▶ **Work required**
In the entries below, how many lines contain the string "cafe"? State the number and nothing else.
BEGIN Data extract
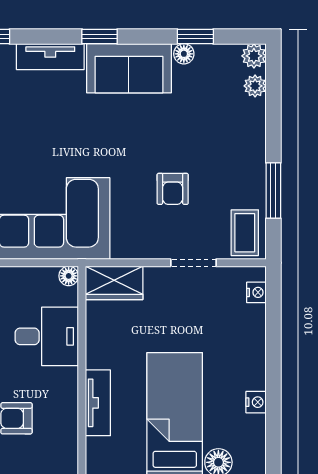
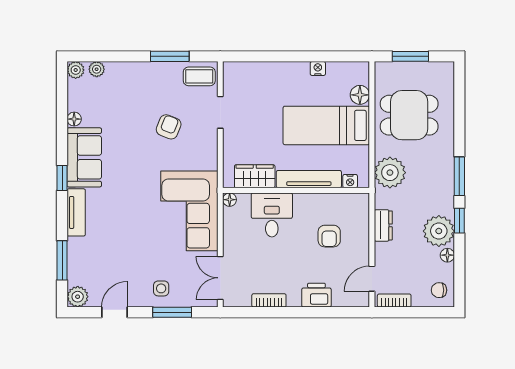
window: (195, 37) -> (62, 111), removed
armchair: (173, 189) -> (169, 127), turned -68
wardrobe: (114, 283) -> (255, 176), moved, turned -90
nightstand: (256, 292) -> (350, 181), moved, turned 180
tv unit: (98, 403) -> (309, 179), width x1.41

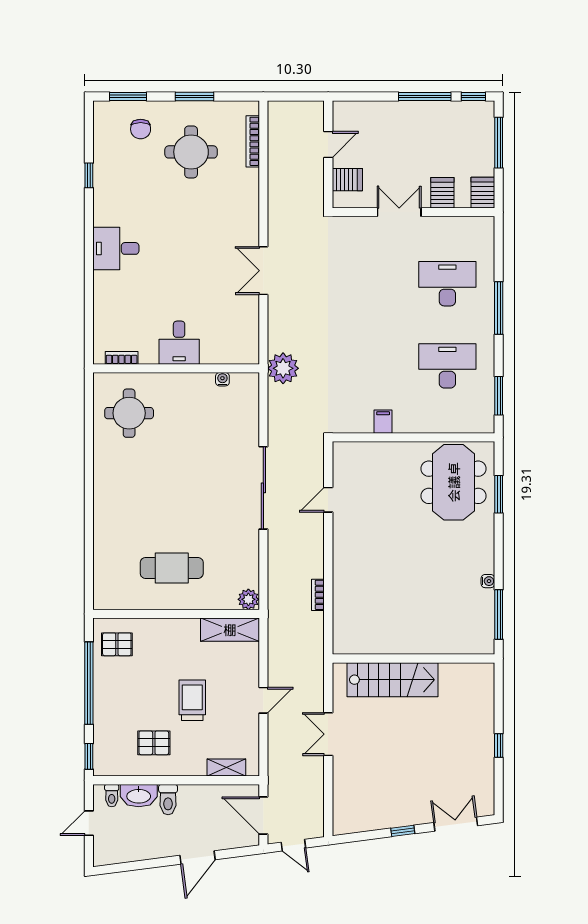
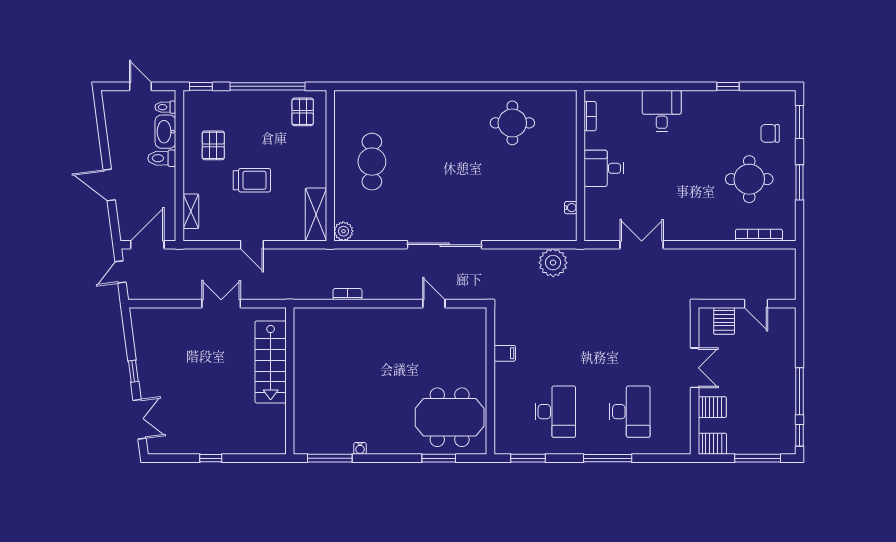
desk: (179, 343) -> (604, 168), moved
bookcase: (122, 358) -> (590, 116), moved
wall: (176, 368) -> (581, 166), moved
water cooler: (222, 379) -> (571, 208), moved

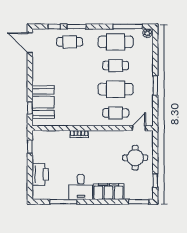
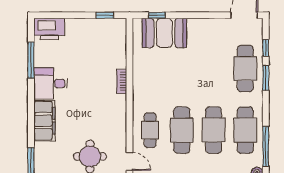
cafe table: (70, 42) -> (245, 68), width x1.37, depth x1.35
cafe table: (116, 66) -> (214, 130), width x1.37, depth x1.35
printer: (40, 174) -> (49, 29), moved

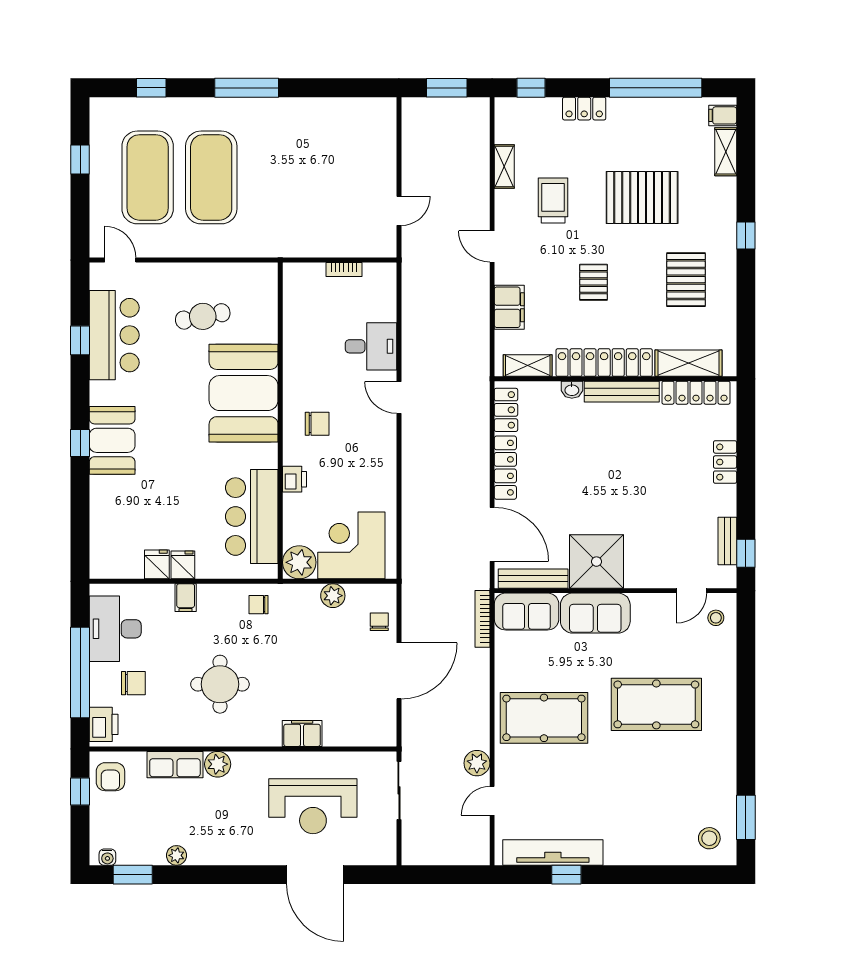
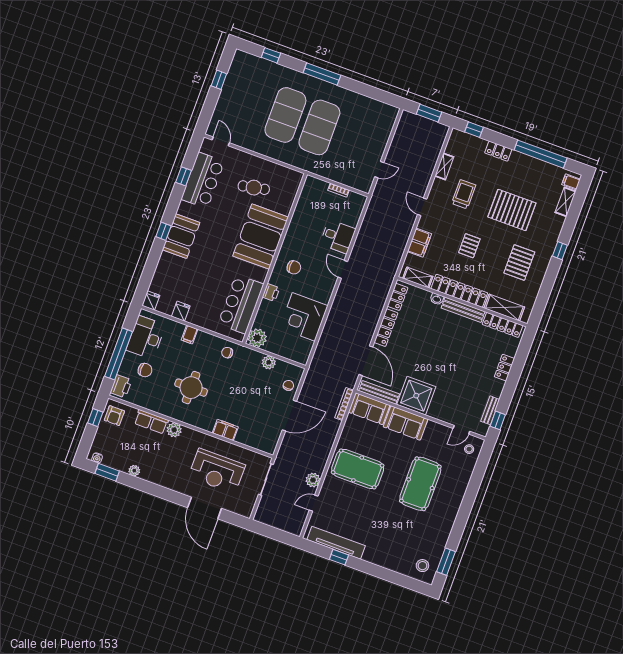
exercise mat: (148, 177) -> (319, 127), moved
corner desk: (351, 545) -> (304, 317), moved, turned -90
fridge: (183, 565) -> (151, 301), moved
pool table: (656, 704) -> (420, 484), turned 90

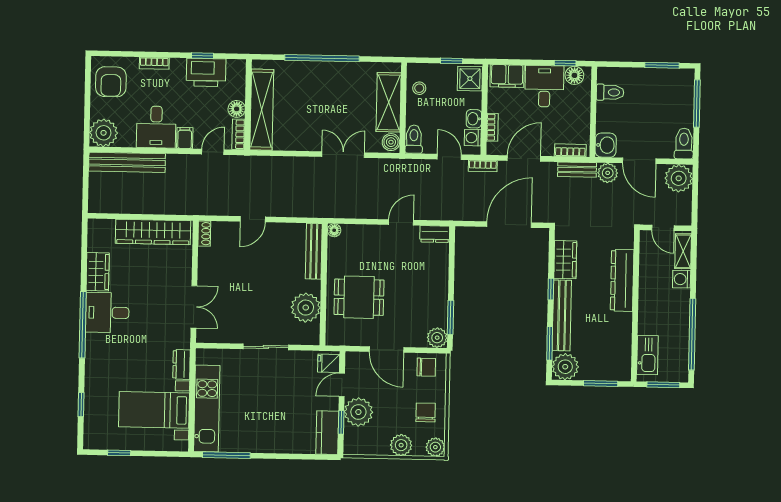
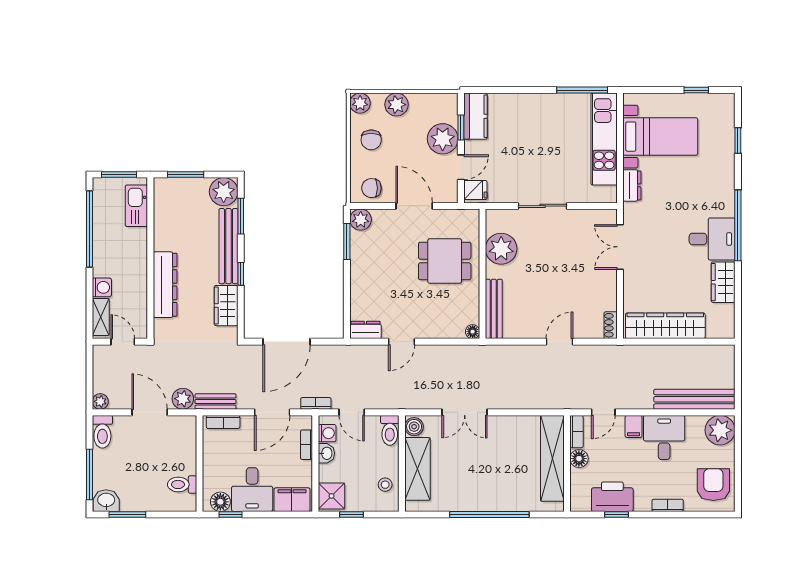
washbasin: (606, 145) -> (106, 501), moved, turned 90
plant: (679, 178) -> (100, 401), width x0.53, depth x0.53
END Data extract
▶ **Output**
2